[Opening Supplied material section]
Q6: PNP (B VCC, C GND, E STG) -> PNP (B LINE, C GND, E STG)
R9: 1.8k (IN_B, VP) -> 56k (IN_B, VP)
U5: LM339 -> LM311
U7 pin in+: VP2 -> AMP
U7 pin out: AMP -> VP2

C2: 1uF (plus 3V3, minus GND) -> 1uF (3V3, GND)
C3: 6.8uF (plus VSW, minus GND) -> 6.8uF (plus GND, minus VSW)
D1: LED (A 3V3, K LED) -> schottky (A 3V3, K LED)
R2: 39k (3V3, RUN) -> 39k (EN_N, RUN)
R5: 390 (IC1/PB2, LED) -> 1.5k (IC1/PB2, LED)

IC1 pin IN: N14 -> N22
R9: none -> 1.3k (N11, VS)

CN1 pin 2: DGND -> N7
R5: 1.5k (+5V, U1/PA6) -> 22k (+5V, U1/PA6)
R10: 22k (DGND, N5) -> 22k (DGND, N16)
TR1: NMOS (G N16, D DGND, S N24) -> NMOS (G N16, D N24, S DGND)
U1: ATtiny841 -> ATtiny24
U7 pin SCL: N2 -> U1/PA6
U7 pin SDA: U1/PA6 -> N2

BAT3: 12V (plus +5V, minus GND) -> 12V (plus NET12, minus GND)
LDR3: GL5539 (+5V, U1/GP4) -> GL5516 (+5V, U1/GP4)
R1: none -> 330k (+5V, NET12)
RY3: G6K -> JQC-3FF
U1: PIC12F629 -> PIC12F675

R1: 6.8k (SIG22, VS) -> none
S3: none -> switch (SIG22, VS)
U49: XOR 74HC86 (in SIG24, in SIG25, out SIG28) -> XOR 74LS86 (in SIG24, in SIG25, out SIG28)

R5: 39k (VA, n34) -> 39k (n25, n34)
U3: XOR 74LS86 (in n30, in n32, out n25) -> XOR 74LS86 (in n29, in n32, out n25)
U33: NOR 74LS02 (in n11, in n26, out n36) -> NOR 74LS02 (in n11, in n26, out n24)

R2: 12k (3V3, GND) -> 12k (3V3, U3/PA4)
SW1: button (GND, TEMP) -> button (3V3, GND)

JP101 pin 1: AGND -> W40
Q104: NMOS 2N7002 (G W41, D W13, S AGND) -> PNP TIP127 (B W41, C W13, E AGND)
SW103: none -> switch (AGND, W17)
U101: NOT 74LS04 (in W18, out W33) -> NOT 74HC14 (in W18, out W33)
[Closing Supplied material section]
• **Instructions for the task**
Using the records above, set down exactly the lines from the one with "R10: 22k (DGND, N5) -> 22k (DGND, N16)" through the one with "U3: XOR 74LS86", inclusive, and nothing more.

• **Exercise response**
R10: 22k (DGND, N5) -> 22k (DGND, N16)
TR1: NMOS (G N16, D DGND, S N24) -> NMOS (G N16, D N24, S DGND)
U1: ATtiny841 -> ATtiny24
U7 pin SCL: N2 -> U1/PA6
U7 pin SDA: U1/PA6 -> N2

BAT3: 12V (plus +5V, minus GND) -> 12V (plus NET12, minus GND)
LDR3: GL5539 (+5V, U1/GP4) -> GL5516 (+5V, U1/GP4)
R1: none -> 330k (+5V, NET12)
RY3: G6K -> JQC-3FF
U1: PIC12F629 -> PIC12F675

R1: 6.8k (SIG22, VS) -> none
S3: none -> switch (SIG22, VS)
U49: XOR 74HC86 (in SIG24, in SIG25, out SIG28) -> XOR 74LS86 (in SIG24, in SIG25, out SIG28)

R5: 39k (VA, n34) -> 39k (n25, n34)
U3: XOR 74LS86 (in n30, in n32, out n25) -> XOR 74LS86 (in n29, in n32, out n25)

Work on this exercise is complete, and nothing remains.